### Work to complete
The answer should contain only the lines from the beginning of the entries through the line that holds "The green banana", given again exactly, with no pictures.

Data excerpts: Begin

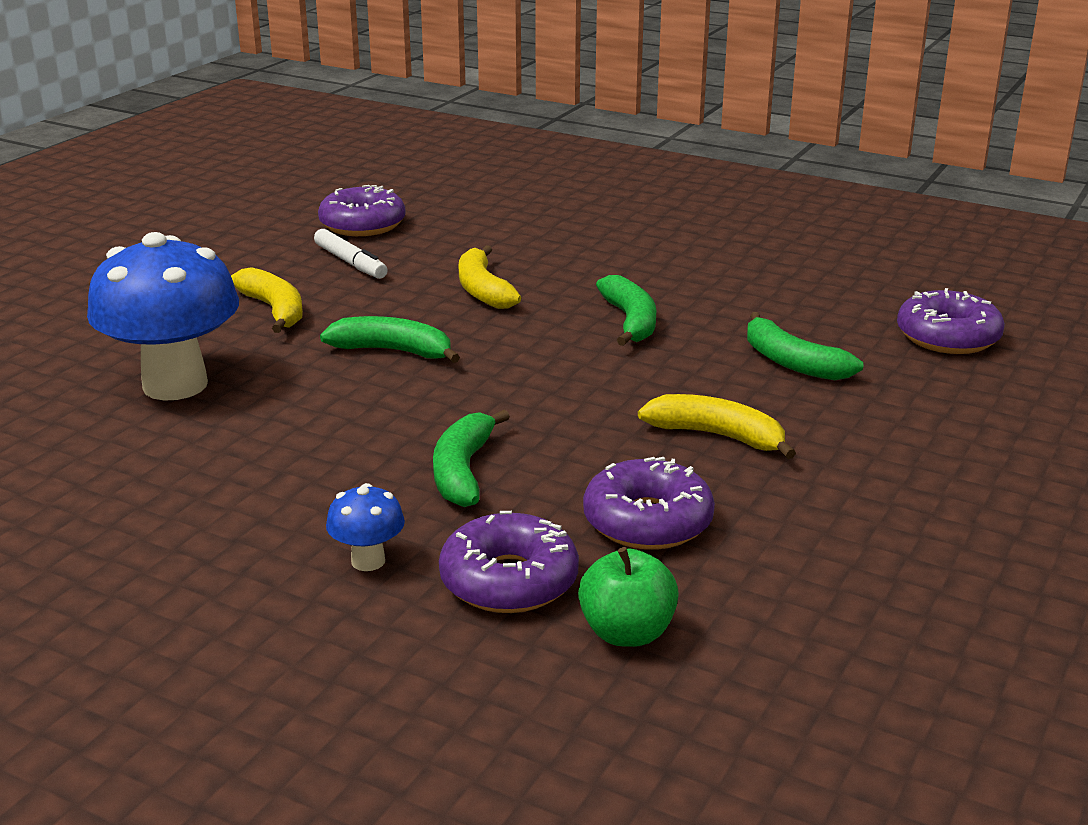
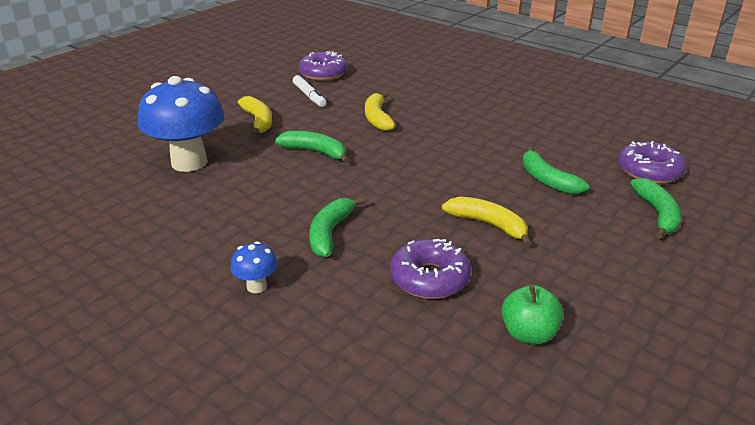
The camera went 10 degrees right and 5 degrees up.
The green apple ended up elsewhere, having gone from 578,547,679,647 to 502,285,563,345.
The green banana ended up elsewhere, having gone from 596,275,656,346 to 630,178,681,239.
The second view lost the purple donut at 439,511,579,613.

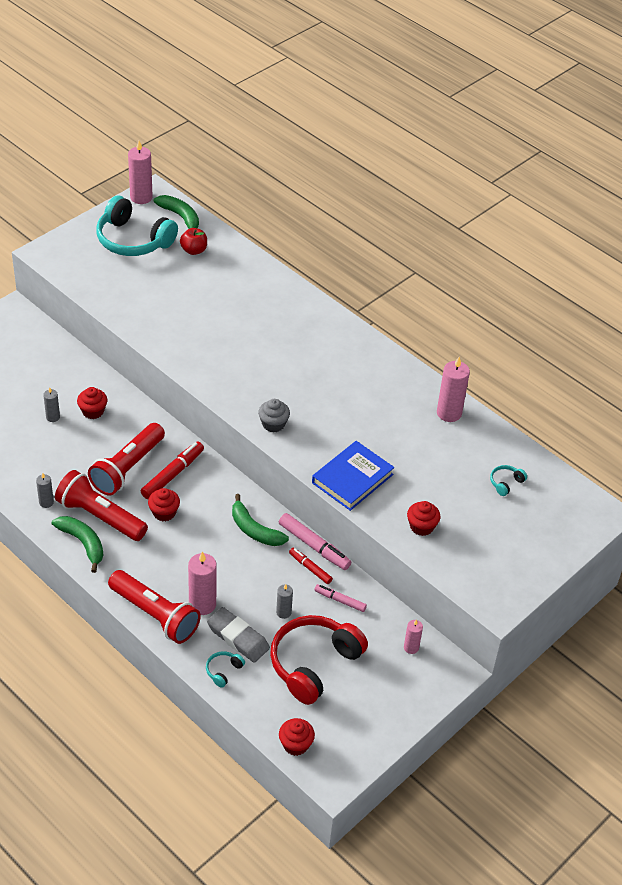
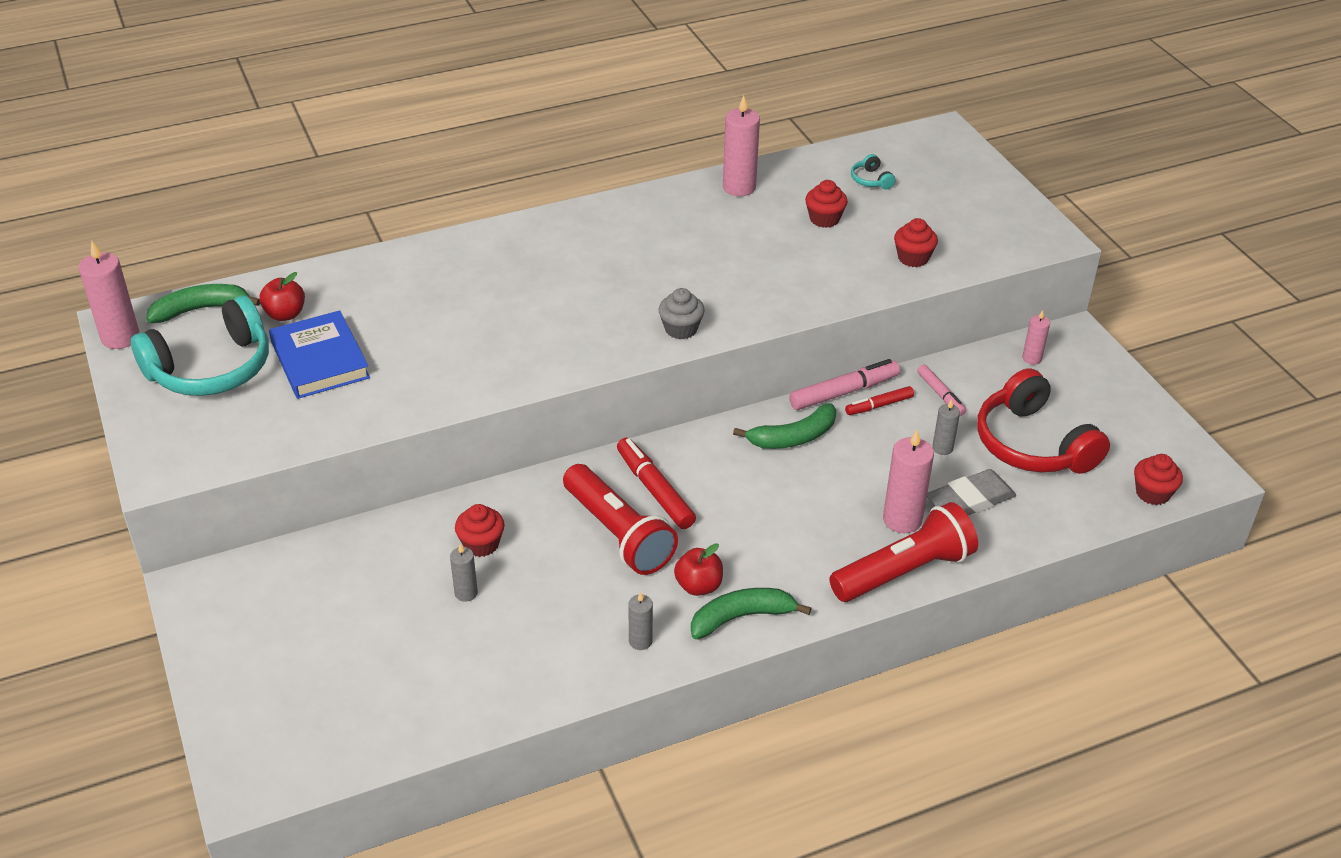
The camera went 65 degrees left and 5 degrees down.
The blue book ended up elsewhere, having gone from 312,441,394,511 to 269,310,370,399.
Where the red flashlight stood at 55,470,148,541, the red apple came to stand at 674,543,723,596.
The red cupcake ended up elsewhere, having gone from 148,488,180,521 to 805,180,848,228.
The pink marker at 314,584,367,612 ended up facing another way, 75 degrees counterclockwise from before.
The second view lost the turquoise headphones at 206,651,245,688.

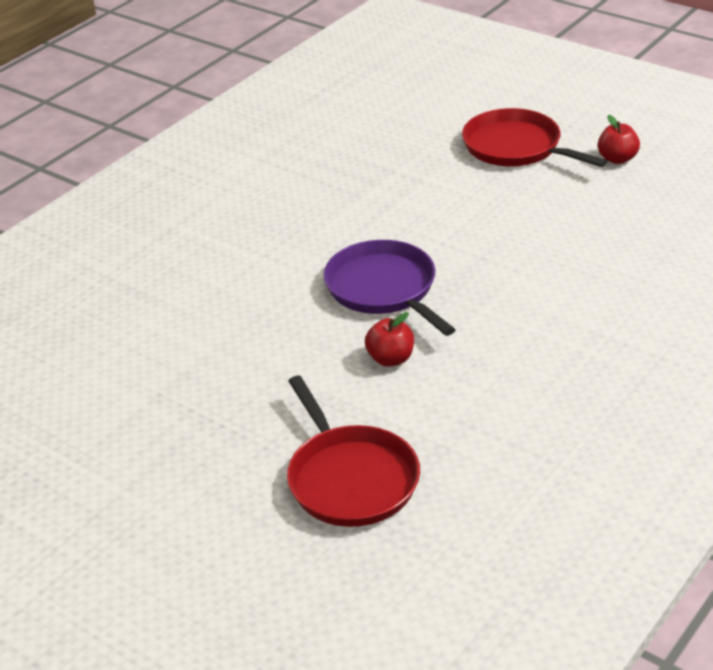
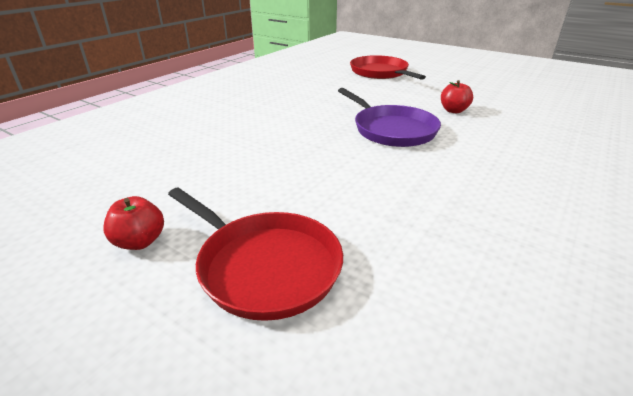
The camera went 175 degrees right and 5 degrees down.
The red apple ended up elsewhere, having gone from 365,312,414,367 to 441,80,473,113.

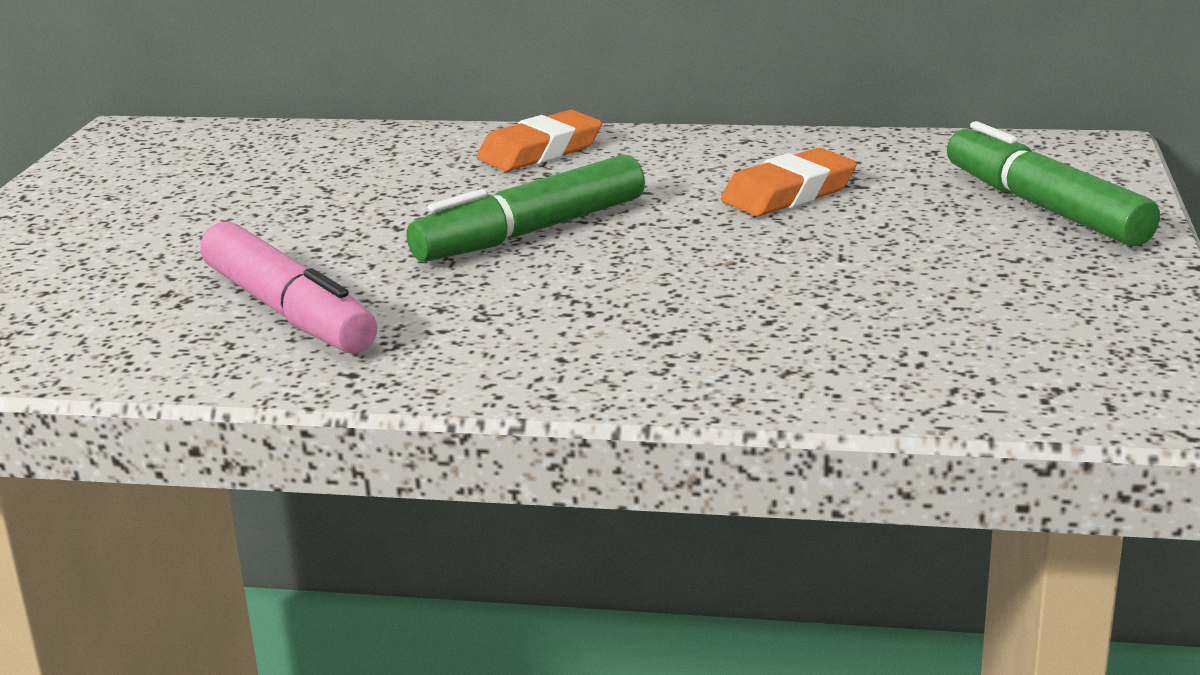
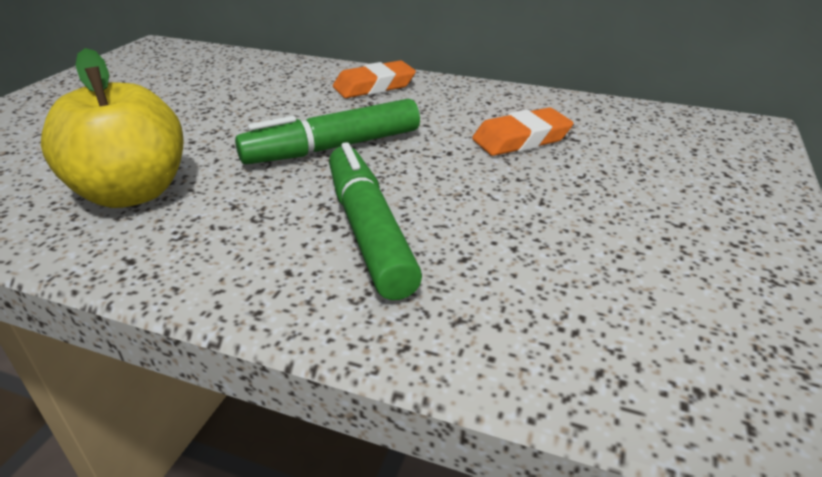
The camera went 10 degrees right and 10 degrees up.
Where the pink marker stood at 200,221,377,353, the yellow apple came to stand at 41,48,183,208.
The green marker ended up elsewhere, having gone from 947,121,1160,246 to 329,142,422,300.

Data excerpts: End

### Task answer
The camera went 10 degrees right and 5 degrees up.
The green apple ended up elsewhere, having gone from 578,547,679,647 to 502,285,563,345.
The green banana ended up elsewhere, having gone from 596,275,656,346 to 630,178,681,239.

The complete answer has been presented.